A block of data:
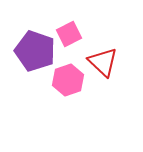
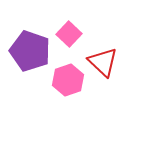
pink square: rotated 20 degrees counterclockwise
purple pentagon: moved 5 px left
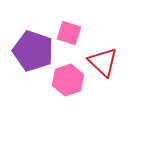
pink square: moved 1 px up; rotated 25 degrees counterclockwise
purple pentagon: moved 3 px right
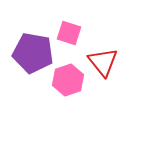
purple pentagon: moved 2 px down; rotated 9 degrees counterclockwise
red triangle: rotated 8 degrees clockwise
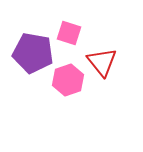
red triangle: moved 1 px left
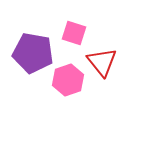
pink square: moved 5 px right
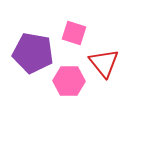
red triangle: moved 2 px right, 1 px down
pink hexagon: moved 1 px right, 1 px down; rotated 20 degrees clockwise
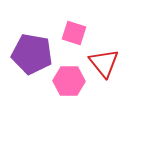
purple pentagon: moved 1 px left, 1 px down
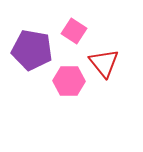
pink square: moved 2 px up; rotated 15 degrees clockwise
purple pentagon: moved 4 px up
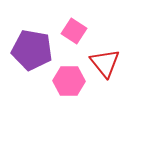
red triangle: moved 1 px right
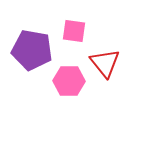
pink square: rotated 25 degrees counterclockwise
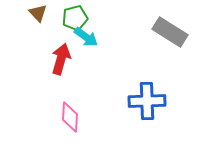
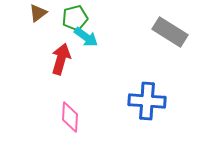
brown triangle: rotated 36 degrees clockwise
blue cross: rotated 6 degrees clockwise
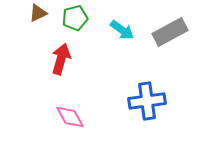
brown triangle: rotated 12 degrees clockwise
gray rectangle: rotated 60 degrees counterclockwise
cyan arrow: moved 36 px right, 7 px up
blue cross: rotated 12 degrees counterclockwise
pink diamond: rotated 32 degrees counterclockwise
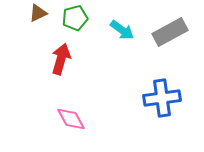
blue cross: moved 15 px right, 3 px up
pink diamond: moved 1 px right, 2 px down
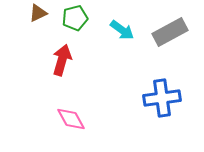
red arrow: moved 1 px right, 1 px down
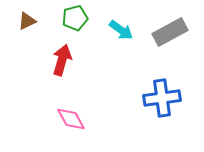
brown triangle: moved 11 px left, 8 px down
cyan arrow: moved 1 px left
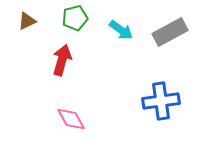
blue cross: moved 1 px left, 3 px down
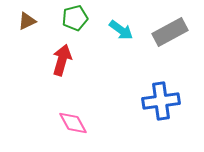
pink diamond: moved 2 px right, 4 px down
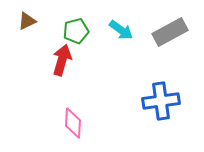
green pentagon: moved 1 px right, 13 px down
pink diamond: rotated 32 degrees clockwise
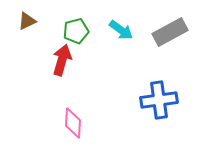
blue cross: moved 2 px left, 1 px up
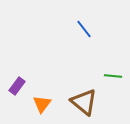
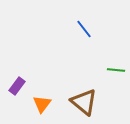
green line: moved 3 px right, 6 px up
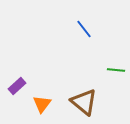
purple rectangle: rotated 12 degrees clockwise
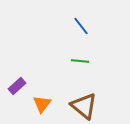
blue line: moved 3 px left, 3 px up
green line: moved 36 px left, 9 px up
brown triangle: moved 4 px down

• **What you will do**
Copy every line of the records above word for word, but leave the pictures out.

• **Task answer**
pink square: rotated 20 degrees counterclockwise
purple pentagon: moved 5 px left
pink square: moved 1 px up; rotated 25 degrees counterclockwise
purple pentagon: moved 3 px right
purple pentagon: moved 2 px down; rotated 9 degrees counterclockwise
red triangle: rotated 8 degrees clockwise
red triangle: moved 1 px left
pink square: moved 5 px right
red triangle: moved 2 px right, 1 px down
pink hexagon: moved 1 px right, 1 px down; rotated 20 degrees clockwise
purple pentagon: moved 1 px left, 1 px down
pink square: moved 2 px up; rotated 15 degrees clockwise
purple pentagon: moved 4 px up
red triangle: moved 1 px right
pink square: rotated 25 degrees counterclockwise
brown triangle: rotated 36 degrees clockwise
blue cross: rotated 6 degrees clockwise
brown triangle: rotated 12 degrees clockwise
gray rectangle: rotated 60 degrees counterclockwise
cyan arrow: moved 36 px right, 7 px up
blue cross: rotated 12 degrees counterclockwise
pink diamond: rotated 32 degrees counterclockwise
blue cross: moved 15 px right, 3 px up
pink diamond: moved 1 px right, 2 px down
red arrow: moved 1 px right, 1 px down
brown triangle: moved 11 px left, 8 px down
cyan arrow: moved 1 px left
blue cross: moved 1 px left, 3 px down
pink diamond: moved 2 px right, 4 px down
green pentagon: moved 1 px right, 13 px down
pink diamond: rotated 32 degrees clockwise
blue cross: moved 2 px left, 1 px up
green line: moved 3 px right, 6 px up
purple rectangle: rotated 12 degrees clockwise
blue line: moved 3 px left, 3 px up
green line: moved 36 px left, 9 px up
brown triangle: moved 4 px down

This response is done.